• **How to complete this task**:
When you find the word "pink" in a line of the entries, please copy the whole line.

• **Task inputs**:
================

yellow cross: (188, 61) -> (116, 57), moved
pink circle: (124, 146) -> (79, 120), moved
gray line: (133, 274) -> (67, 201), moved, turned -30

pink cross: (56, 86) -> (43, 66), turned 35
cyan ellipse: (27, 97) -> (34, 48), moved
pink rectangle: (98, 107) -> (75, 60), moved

================

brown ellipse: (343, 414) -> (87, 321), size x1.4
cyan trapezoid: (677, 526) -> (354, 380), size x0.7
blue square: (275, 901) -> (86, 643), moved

================

• **Output**:
pink circle: (124, 146) -> (79, 120), moved
pink cross: (56, 86) -> (43, 66), turned 35
pink rectangle: (98, 107) -> (75, 60), moved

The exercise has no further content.